* [Source data]:

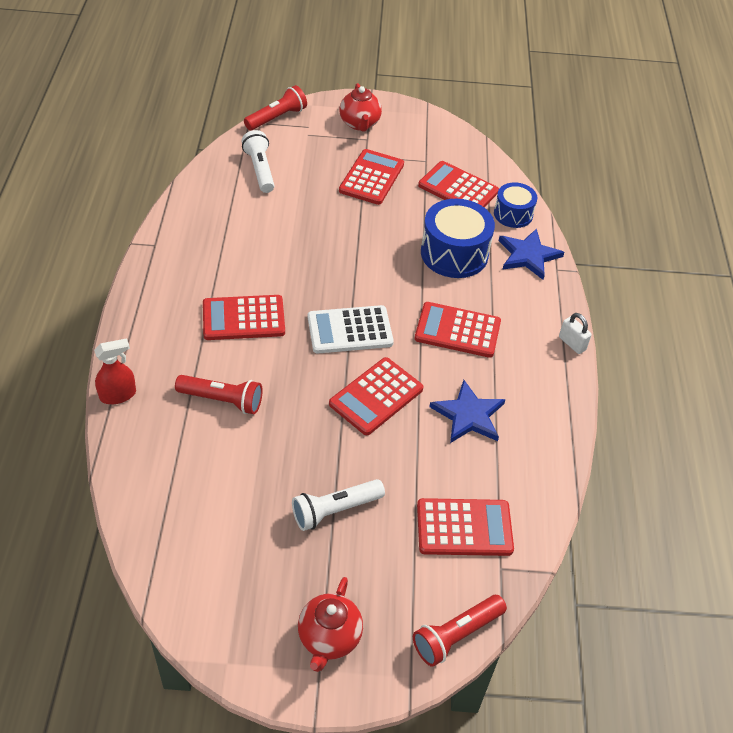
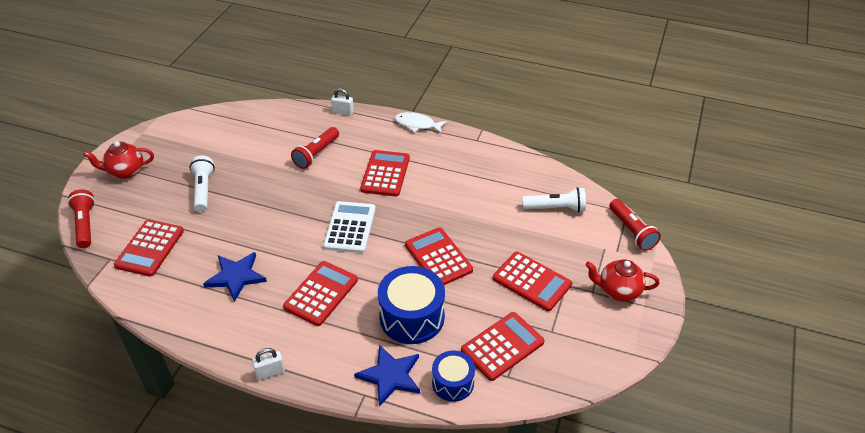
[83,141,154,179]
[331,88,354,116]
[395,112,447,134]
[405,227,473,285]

* [Problem details]:
The listing above must be repeated exactly. Its pictures are not part of the copy.

* [Solution]:
[83,141,154,179]
[331,88,354,116]
[395,112,447,134]
[405,227,473,285]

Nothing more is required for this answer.